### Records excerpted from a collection
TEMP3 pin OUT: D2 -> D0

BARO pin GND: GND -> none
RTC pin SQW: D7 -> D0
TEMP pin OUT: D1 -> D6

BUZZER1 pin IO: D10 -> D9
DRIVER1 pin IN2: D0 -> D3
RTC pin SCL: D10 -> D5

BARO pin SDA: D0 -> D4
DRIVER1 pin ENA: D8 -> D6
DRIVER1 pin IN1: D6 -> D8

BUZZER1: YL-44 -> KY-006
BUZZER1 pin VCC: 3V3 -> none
...
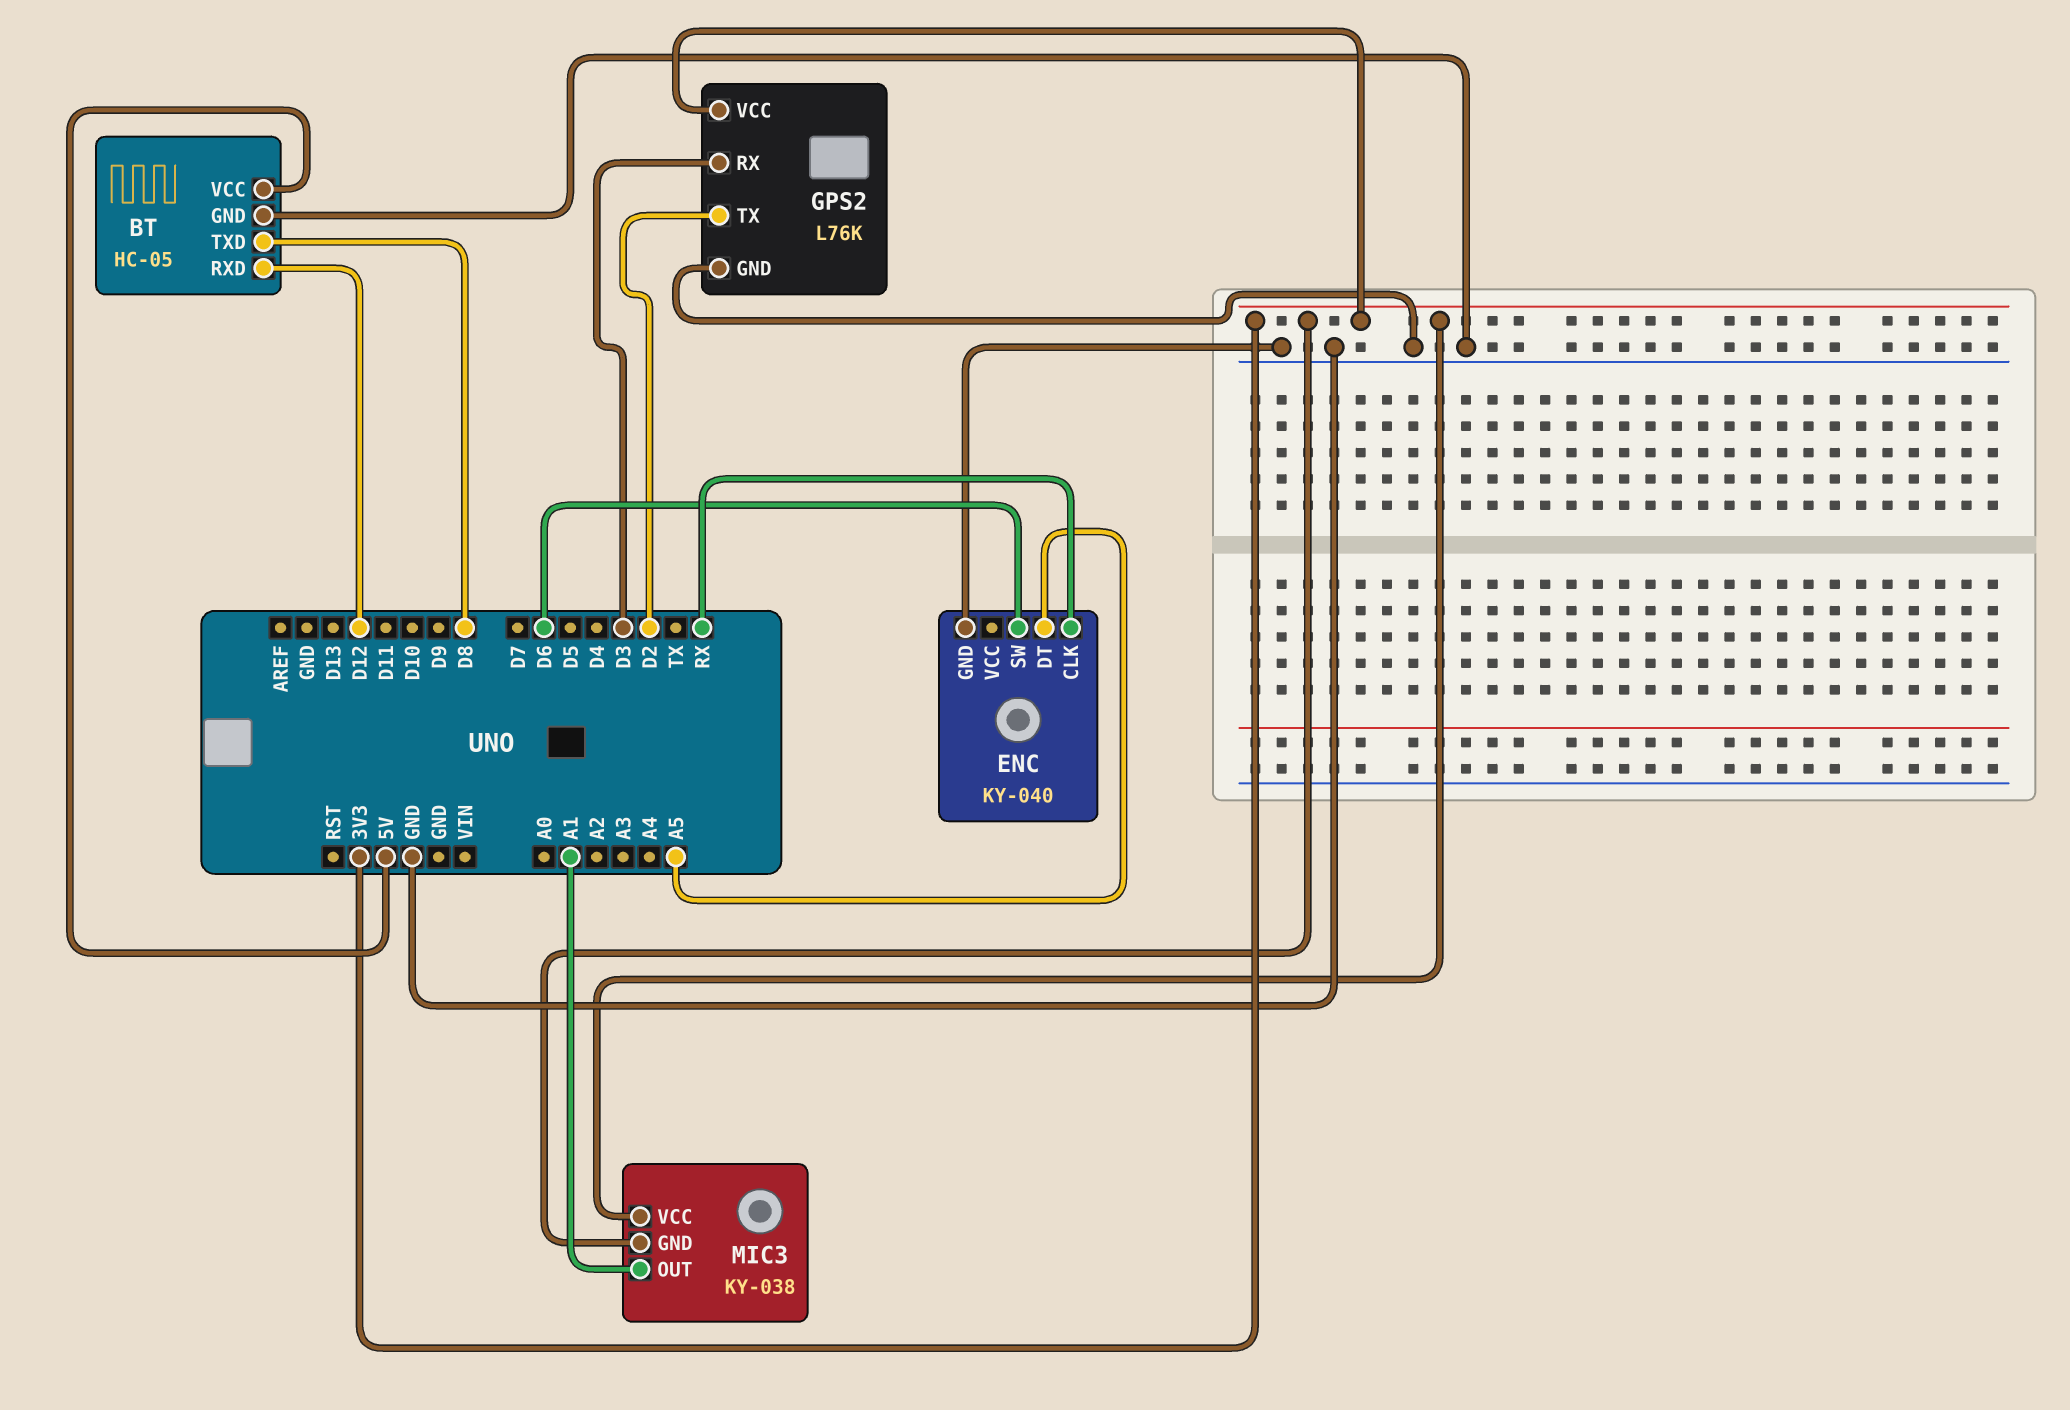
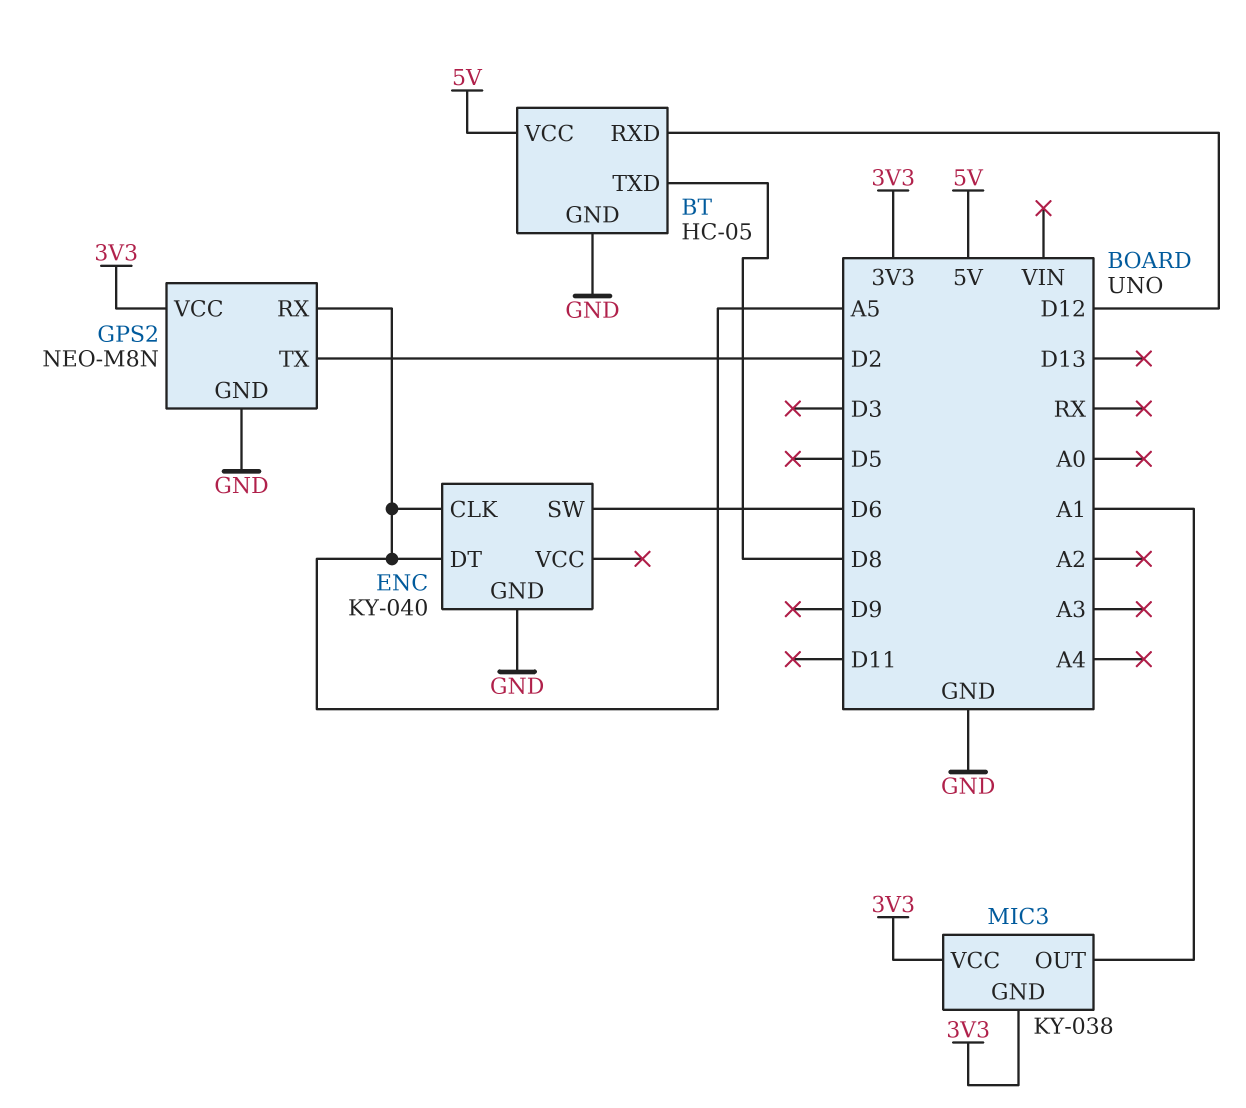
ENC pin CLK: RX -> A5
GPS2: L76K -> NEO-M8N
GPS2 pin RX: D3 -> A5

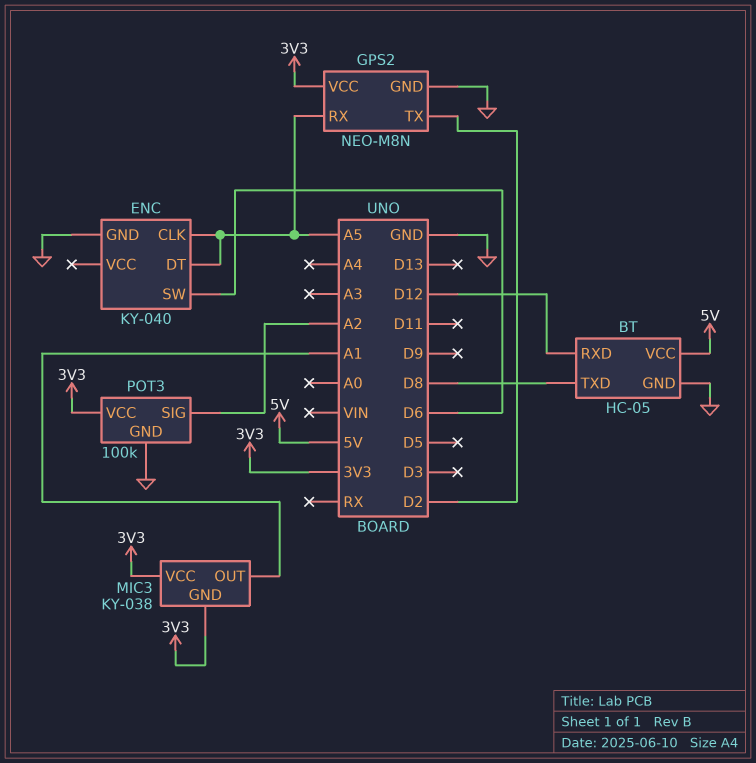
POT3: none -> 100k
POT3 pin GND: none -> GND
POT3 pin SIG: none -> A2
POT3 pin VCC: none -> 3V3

### Your instructions
Beginning with the line above that contains "TEMP3 pin OUT: D2 -> D0", copy each line exactly up to and including the line that contains "BUZZER1 pin VCC: 3V3 -> none", and go no further.

### Exercise solution
TEMP3 pin OUT: D2 -> D0

BARO pin GND: GND -> none
RTC pin SQW: D7 -> D0
TEMP pin OUT: D1 -> D6

BUZZER1 pin IO: D10 -> D9
DRIVER1 pin IN2: D0 -> D3
RTC pin SCL: D10 -> D5

BARO pin SDA: D0 -> D4
DRIVER1 pin ENA: D8 -> D6
DRIVER1 pin IN1: D6 -> D8

BUZZER1: YL-44 -> KY-006
BUZZER1 pin VCC: 3V3 -> none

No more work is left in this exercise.